[Material provided Boundary: Start]
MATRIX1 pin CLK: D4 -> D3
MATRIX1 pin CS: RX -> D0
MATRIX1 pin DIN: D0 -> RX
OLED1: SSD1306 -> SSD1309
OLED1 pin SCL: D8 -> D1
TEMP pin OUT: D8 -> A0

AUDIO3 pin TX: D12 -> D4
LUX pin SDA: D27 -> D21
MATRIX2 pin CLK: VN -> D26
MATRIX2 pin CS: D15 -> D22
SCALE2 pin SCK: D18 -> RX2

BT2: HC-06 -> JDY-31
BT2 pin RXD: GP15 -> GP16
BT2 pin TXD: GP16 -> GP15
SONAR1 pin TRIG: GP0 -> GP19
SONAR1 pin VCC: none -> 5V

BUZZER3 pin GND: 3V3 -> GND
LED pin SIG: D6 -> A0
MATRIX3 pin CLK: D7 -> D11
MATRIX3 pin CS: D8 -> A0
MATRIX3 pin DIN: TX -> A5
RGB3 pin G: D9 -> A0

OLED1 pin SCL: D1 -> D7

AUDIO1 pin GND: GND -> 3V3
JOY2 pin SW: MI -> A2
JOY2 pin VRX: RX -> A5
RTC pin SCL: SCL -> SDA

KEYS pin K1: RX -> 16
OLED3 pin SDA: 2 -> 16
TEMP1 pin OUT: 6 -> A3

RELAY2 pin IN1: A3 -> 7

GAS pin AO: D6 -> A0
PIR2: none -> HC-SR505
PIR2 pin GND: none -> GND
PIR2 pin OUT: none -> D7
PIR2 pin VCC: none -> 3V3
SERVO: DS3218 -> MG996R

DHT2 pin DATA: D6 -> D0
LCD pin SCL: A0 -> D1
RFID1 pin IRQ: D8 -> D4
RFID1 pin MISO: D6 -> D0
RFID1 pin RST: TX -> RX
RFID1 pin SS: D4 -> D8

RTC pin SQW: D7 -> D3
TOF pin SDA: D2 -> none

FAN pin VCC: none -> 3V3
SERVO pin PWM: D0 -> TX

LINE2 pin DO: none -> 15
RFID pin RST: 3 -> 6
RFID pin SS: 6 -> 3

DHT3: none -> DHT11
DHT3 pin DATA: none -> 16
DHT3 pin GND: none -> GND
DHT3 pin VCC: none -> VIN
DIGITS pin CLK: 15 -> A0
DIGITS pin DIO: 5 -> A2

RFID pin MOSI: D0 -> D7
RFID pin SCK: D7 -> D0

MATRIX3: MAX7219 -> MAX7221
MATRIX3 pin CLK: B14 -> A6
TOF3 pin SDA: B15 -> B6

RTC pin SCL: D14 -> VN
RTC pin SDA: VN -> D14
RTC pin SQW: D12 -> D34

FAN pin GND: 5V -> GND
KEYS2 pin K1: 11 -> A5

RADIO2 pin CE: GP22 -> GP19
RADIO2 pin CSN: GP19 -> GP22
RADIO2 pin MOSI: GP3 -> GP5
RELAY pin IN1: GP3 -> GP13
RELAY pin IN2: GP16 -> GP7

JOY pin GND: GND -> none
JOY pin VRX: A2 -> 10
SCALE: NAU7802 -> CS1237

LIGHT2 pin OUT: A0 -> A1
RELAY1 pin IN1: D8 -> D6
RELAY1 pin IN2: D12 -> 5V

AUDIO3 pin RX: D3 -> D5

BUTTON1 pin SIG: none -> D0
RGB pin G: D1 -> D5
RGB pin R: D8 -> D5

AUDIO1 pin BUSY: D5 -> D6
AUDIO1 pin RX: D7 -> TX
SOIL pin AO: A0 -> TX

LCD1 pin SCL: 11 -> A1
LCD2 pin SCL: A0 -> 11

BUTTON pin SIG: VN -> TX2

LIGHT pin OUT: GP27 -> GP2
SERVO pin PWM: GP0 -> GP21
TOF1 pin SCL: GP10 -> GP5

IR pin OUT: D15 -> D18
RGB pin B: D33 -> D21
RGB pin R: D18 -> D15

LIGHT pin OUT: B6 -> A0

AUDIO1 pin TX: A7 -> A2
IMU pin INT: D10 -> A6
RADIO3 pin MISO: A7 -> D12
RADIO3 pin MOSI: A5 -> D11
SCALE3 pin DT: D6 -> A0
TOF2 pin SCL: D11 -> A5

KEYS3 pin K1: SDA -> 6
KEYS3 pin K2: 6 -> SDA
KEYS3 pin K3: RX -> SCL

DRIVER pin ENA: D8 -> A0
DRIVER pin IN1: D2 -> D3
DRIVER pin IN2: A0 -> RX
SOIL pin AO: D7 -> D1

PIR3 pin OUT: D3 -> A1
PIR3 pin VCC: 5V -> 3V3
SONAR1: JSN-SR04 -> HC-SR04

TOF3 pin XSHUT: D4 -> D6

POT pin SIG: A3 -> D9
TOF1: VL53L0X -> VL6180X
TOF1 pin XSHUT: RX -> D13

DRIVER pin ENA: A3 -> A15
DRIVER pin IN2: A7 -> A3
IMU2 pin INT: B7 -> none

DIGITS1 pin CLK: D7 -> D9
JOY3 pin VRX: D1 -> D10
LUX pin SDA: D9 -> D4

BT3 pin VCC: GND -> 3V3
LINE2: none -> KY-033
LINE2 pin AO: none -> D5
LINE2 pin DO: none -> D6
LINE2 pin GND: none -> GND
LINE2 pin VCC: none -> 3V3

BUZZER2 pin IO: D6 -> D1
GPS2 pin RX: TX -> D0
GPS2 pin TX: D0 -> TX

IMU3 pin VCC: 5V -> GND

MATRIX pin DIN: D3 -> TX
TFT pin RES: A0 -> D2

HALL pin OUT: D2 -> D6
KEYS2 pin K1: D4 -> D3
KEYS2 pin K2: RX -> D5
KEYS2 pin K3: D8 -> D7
[Material provided Boundary: End]
Work task. Please return the records above in their exact form.

Exercise answer.
MATRIX1 pin CLK: D4 -> D3
MATRIX1 pin CS: RX -> D0
MATRIX1 pin DIN: D0 -> RX
OLED1: SSD1306 -> SSD1309
OLED1 pin SCL: D8 -> D1
TEMP pin OUT: D8 -> A0

AUDIO3 pin TX: D12 -> D4
LUX pin SDA: D27 -> D21
MATRIX2 pin CLK: VN -> D26
MATRIX2 pin CS: D15 -> D22
SCALE2 pin SCK: D18 -> RX2

BT2: HC-06 -> JDY-31
BT2 pin RXD: GP15 -> GP16
BT2 pin TXD: GP16 -> GP15
SONAR1 pin TRIG: GP0 -> GP19
SONAR1 pin VCC: none -> 5V

BUZZER3 pin GND: 3V3 -> GND
LED pin SIG: D6 -> A0
MATRIX3 pin CLK: D7 -> D11
MATRIX3 pin CS: D8 -> A0
MATRIX3 pin DIN: TX -> A5
RGB3 pin G: D9 -> A0

OLED1 pin SCL: D1 -> D7

AUDIO1 pin GND: GND -> 3V3
JOY2 pin SW: MI -> A2
JOY2 pin VRX: RX -> A5
RTC pin SCL: SCL -> SDA

KEYS pin K1: RX -> 16
OLED3 pin SDA: 2 -> 16
TEMP1 pin OUT: 6 -> A3

RELAY2 pin IN1: A3 -> 7

GAS pin AO: D6 -> A0
PIR2: none -> HC-SR505
PIR2 pin GND: none -> GND
PIR2 pin OUT: none -> D7
PIR2 pin VCC: none -> 3V3
SERVO: DS3218 -> MG996R

DHT2 pin DATA: D6 -> D0
LCD pin SCL: A0 -> D1
RFID1 pin IRQ: D8 -> D4
RFID1 pin MISO: D6 -> D0
RFID1 pin RST: TX -> RX
RFID1 pin SS: D4 -> D8

RTC pin SQW: D7 -> D3
TOF pin SDA: D2 -> none

FAN pin VCC: none -> 3V3
SERVO pin PWM: D0 -> TX

LINE2 pin DO: none -> 15
RFID pin RST: 3 -> 6
RFID pin SS: 6 -> 3

DHT3: none -> DHT11
DHT3 pin DATA: none -> 16
DHT3 pin GND: none -> GND
DHT3 pin VCC: none -> VIN
DIGITS pin CLK: 15 -> A0
DIGITS pin DIO: 5 -> A2

RFID pin MOSI: D0 -> D7
RFID pin SCK: D7 -> D0

MATRIX3: MAX7219 -> MAX7221
MATRIX3 pin CLK: B14 -> A6
TOF3 pin SDA: B15 -> B6

RTC pin SCL: D14 -> VN
RTC pin SDA: VN -> D14
RTC pin SQW: D12 -> D34

FAN pin GND: 5V -> GND
KEYS2 pin K1: 11 -> A5

RADIO2 pin CE: GP22 -> GP19
RADIO2 pin CSN: GP19 -> GP22
RADIO2 pin MOSI: GP3 -> GP5
RELAY pin IN1: GP3 -> GP13
RELAY pin IN2: GP16 -> GP7

JOY pin GND: GND -> none
JOY pin VRX: A2 -> 10
SCALE: NAU7802 -> CS1237

LIGHT2 pin OUT: A0 -> A1
RELAY1 pin IN1: D8 -> D6
RELAY1 pin IN2: D12 -> 5V

AUDIO3 pin RX: D3 -> D5

BUTTON1 pin SIG: none -> D0
RGB pin G: D1 -> D5
RGB pin R: D8 -> D5

AUDIO1 pin BUSY: D5 -> D6
AUDIO1 pin RX: D7 -> TX
SOIL pin AO: A0 -> TX

LCD1 pin SCL: 11 -> A1
LCD2 pin SCL: A0 -> 11

BUTTON pin SIG: VN -> TX2

LIGHT pin OUT: GP27 -> GP2
SERVO pin PWM: GP0 -> GP21
TOF1 pin SCL: GP10 -> GP5

IR pin OUT: D15 -> D18
RGB pin B: D33 -> D21
RGB pin R: D18 -> D15

LIGHT pin OUT: B6 -> A0

AUDIO1 pin TX: A7 -> A2
IMU pin INT: D10 -> A6
RADIO3 pin MISO: A7 -> D12
RADIO3 pin MOSI: A5 -> D11
SCALE3 pin DT: D6 -> A0
TOF2 pin SCL: D11 -> A5

KEYS3 pin K1: SDA -> 6
KEYS3 pin K2: 6 -> SDA
KEYS3 pin K3: RX -> SCL

DRIVER pin ENA: D8 -> A0
DRIVER pin IN1: D2 -> D3
DRIVER pin IN2: A0 -> RX
SOIL pin AO: D7 -> D1

PIR3 pin OUT: D3 -> A1
PIR3 pin VCC: 5V -> 3V3
SONAR1: JSN-SR04 -> HC-SR04

TOF3 pin XSHUT: D4 -> D6

POT pin SIG: A3 -> D9
TOF1: VL53L0X -> VL6180X
TOF1 pin XSHUT: RX -> D13

DRIVER pin ENA: A3 -> A15
DRIVER pin IN2: A7 -> A3
IMU2 pin INT: B7 -> none

DIGITS1 pin CLK: D7 -> D9
JOY3 pin VRX: D1 -> D10
LUX pin SDA: D9 -> D4

BT3 pin VCC: GND -> 3V3
LINE2: none -> KY-033
LINE2 pin AO: none -> D5
LINE2 pin DO: none -> D6
LINE2 pin GND: none -> GND
LINE2 pin VCC: none -> 3V3

BUZZER2 pin IO: D6 -> D1
GPS2 pin RX: TX -> D0
GPS2 pin TX: D0 -> TX

IMU3 pin VCC: 5V -> GND

MATRIX pin DIN: D3 -> TX
TFT pin RES: A0 -> D2

HALL pin OUT: D2 -> D6
KEYS2 pin K1: D4 -> D3
KEYS2 pin K2: RX -> D5
KEYS2 pin K3: D8 -> D7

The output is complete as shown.